→ **ASSIGNMENT**
Below are some records; quote exactly the lines from the one that contains "R10: 5.6k (SENSE, VRAW) -> 5.6k (AGND, SENSE)" through the one that contains "SW1: switch (AGND, RESET)", inclusive, and no others.

→ **SOURCE INFORMATION**
........
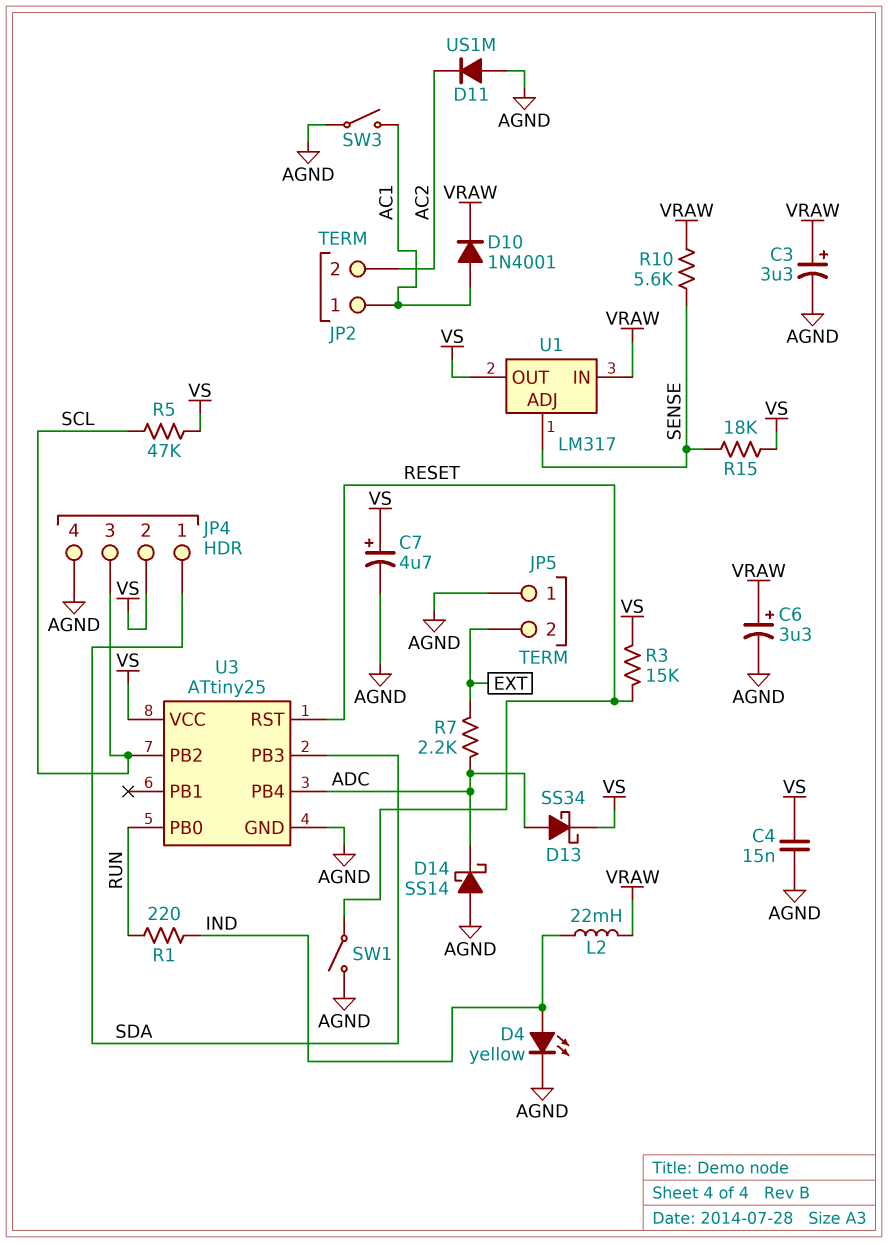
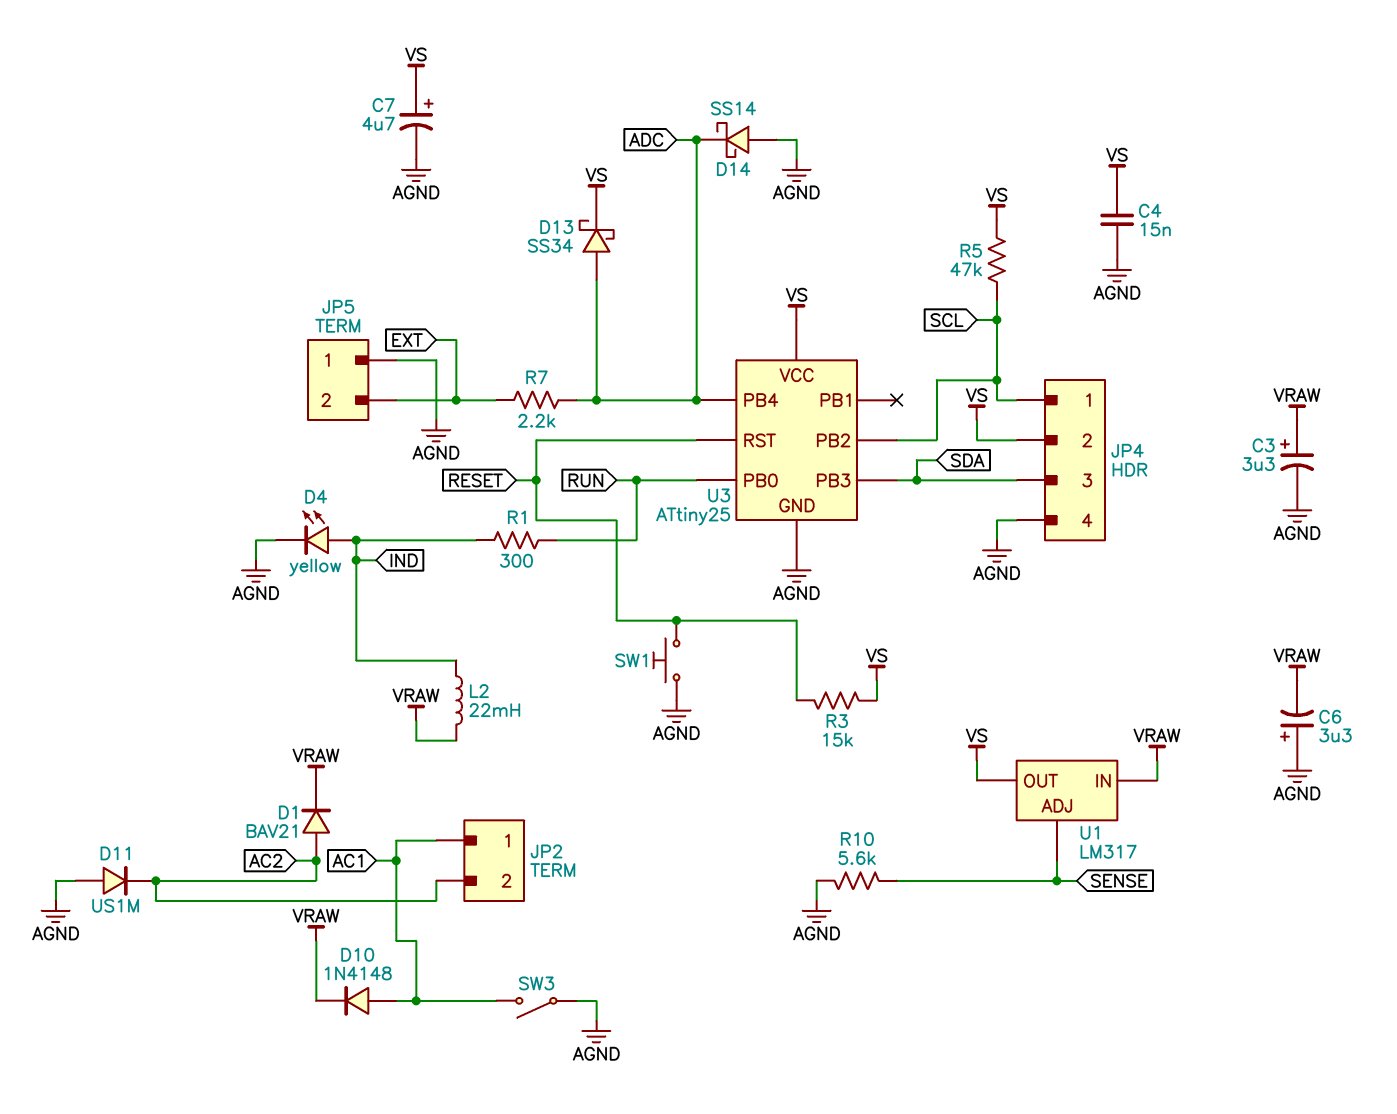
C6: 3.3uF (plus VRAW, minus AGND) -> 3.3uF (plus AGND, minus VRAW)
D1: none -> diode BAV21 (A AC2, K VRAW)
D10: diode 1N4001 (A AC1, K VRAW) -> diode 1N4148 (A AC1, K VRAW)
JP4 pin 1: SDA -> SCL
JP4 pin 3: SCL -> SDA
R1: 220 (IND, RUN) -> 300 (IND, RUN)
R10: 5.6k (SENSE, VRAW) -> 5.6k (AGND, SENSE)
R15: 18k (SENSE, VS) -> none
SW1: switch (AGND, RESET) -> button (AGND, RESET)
........
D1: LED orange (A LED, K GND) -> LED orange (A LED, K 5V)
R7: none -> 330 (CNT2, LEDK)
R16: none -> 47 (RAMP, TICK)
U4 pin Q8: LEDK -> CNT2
........
→ **RESULT OF THE TASK**
R10: 5.6k (SENSE, VRAW) -> 5.6k (AGND, SENSE)
R15: 18k (SENSE, VS) -> none
SW1: switch (AGND, RESET) -> button (AGND, RESET)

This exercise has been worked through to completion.